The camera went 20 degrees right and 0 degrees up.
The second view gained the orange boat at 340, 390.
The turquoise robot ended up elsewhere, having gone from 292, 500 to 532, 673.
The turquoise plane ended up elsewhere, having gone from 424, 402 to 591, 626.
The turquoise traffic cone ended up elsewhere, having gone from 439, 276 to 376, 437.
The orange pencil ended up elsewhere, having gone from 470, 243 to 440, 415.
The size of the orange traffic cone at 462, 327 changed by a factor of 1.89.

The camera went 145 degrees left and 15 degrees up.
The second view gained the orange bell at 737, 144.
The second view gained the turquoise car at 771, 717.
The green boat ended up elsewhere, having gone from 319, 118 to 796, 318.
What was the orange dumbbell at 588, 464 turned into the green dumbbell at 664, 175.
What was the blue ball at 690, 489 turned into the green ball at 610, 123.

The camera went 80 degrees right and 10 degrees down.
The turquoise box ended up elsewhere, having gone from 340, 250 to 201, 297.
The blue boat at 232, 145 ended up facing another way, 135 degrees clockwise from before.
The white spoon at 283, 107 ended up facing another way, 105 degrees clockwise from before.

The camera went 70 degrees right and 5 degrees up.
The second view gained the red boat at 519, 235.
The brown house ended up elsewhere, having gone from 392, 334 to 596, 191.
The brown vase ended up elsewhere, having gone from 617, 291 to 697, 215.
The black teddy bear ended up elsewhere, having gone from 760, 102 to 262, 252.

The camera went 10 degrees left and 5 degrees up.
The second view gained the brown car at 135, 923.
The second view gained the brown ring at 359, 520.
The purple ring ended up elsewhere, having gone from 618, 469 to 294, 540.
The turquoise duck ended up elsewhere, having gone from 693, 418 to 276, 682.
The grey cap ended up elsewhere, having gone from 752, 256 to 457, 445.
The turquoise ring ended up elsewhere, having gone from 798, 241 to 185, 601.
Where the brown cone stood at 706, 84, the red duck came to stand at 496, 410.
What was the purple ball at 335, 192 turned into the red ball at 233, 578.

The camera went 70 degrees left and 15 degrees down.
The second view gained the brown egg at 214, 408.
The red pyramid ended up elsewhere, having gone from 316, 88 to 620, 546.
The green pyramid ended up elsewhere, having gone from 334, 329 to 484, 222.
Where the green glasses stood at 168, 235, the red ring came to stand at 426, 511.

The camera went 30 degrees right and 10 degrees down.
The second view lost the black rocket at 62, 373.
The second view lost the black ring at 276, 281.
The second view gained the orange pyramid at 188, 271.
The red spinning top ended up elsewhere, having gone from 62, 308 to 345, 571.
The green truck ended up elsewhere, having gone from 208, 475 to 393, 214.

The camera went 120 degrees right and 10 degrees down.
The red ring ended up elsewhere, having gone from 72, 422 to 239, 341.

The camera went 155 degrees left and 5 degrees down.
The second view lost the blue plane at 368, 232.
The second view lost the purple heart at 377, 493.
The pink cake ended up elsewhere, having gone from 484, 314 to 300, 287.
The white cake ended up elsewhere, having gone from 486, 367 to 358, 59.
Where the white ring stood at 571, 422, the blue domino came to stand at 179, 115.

----

» **Problem**: Given the records above, restate word for word only the lines starting at the one with "The second view gained the orange boat" and ending at the one with "The orange pencil".

» **Written solution**:
The second view gained the orange boat at 340, 390.
The turquoise robot ended up elsewhere, having gone from 292, 500 to 532, 673.
The turquoise plane ended up elsewhere, having gone from 424, 402 to 591, 626.
The turquoise traffic cone ended up elsewhere, having gone from 439, 276 to 376, 437.
The orange pencil ended up elsewhere, having gone from 470, 243 to 440, 415.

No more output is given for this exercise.